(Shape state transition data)
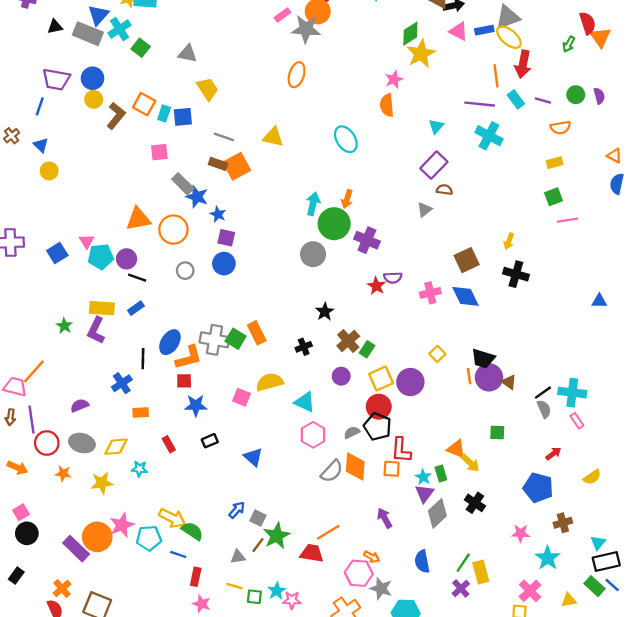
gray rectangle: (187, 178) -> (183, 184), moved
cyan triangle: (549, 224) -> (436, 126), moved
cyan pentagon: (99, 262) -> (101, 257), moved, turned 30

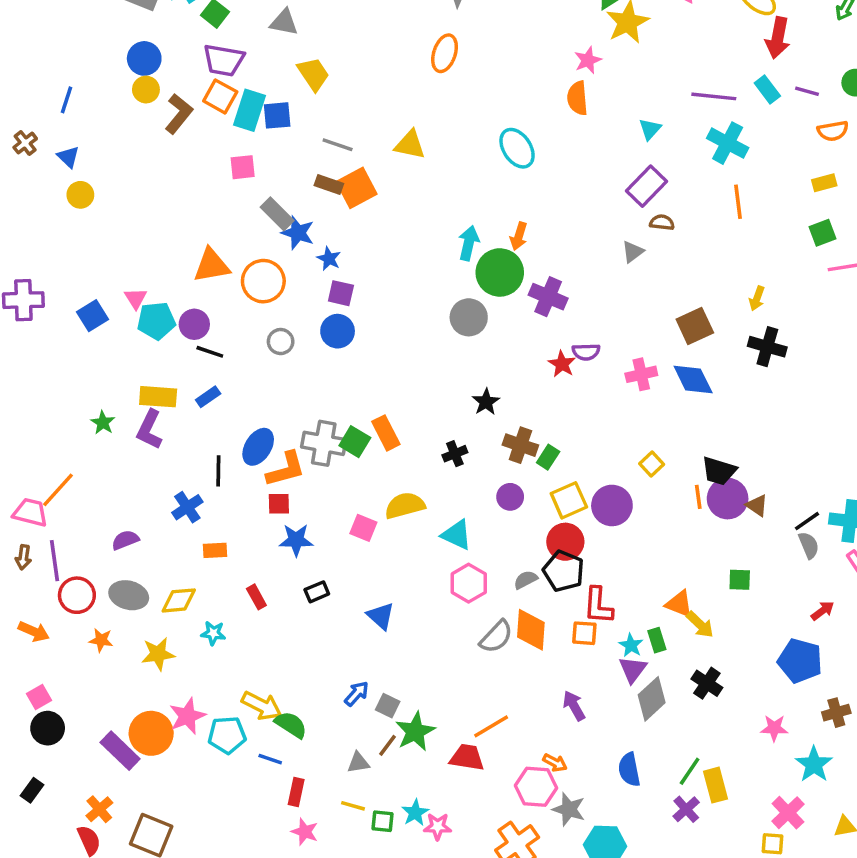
orange line: (496, 76) -> (738, 202), moved
purple trapezoid: (56, 79) -> (224, 60), moved
cyan rectangle: (164, 113) -> (250, 110), size x1.6
brown cross: (348, 341) -> (520, 445), turned -30

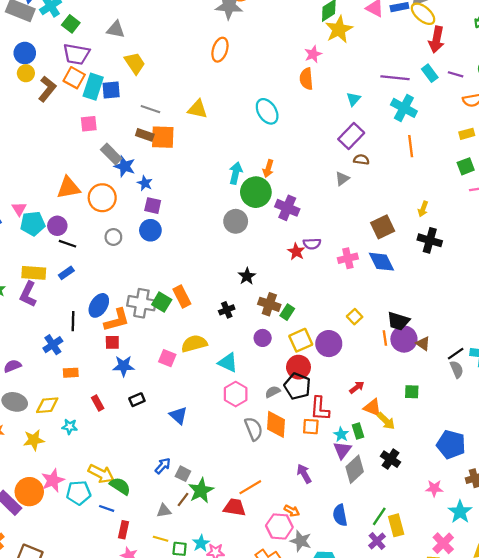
orange square: (357, 188) -> (163, 137), turned 30
red arrow: (823, 611) -> (357, 387), moved
gray semicircle: (496, 637) -> (254, 429), turned -65

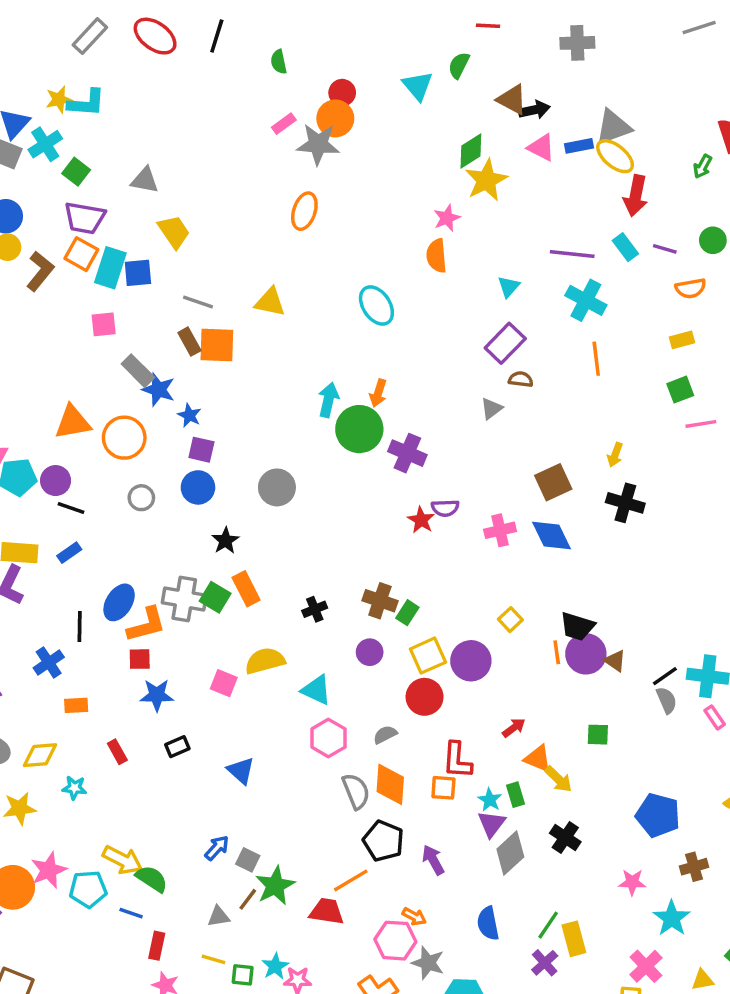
brown rectangle: (145, 135) -> (189, 342), turned 42
gray circle: (236, 221) -> (277, 487), moved
black star: (247, 276) -> (225, 541), moved
black pentagon: (297, 386) -> (383, 841), moved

WHAT THIS TASK INVOLVES: In the copy, leave out the pictures and restate the records exactly.

SOLUTION BELOW:
gray rectangle: (187, 178) -> (183, 184), moved
cyan triangle: (549, 224) -> (436, 126), moved
cyan pentagon: (99, 262) -> (101, 257), moved, turned 30

orange line: (496, 76) -> (738, 202), moved
purple trapezoid: (56, 79) -> (224, 60), moved
cyan rectangle: (164, 113) -> (250, 110), size x1.6
brown cross: (348, 341) -> (520, 445), turned -30

orange square: (357, 188) -> (163, 137), turned 30
red arrow: (823, 611) -> (357, 387), moved
gray semicircle: (496, 637) -> (254, 429), turned -65

brown rectangle: (145, 135) -> (189, 342), turned 42
gray circle: (236, 221) -> (277, 487), moved
black star: (247, 276) -> (225, 541), moved
black pentagon: (297, 386) -> (383, 841), moved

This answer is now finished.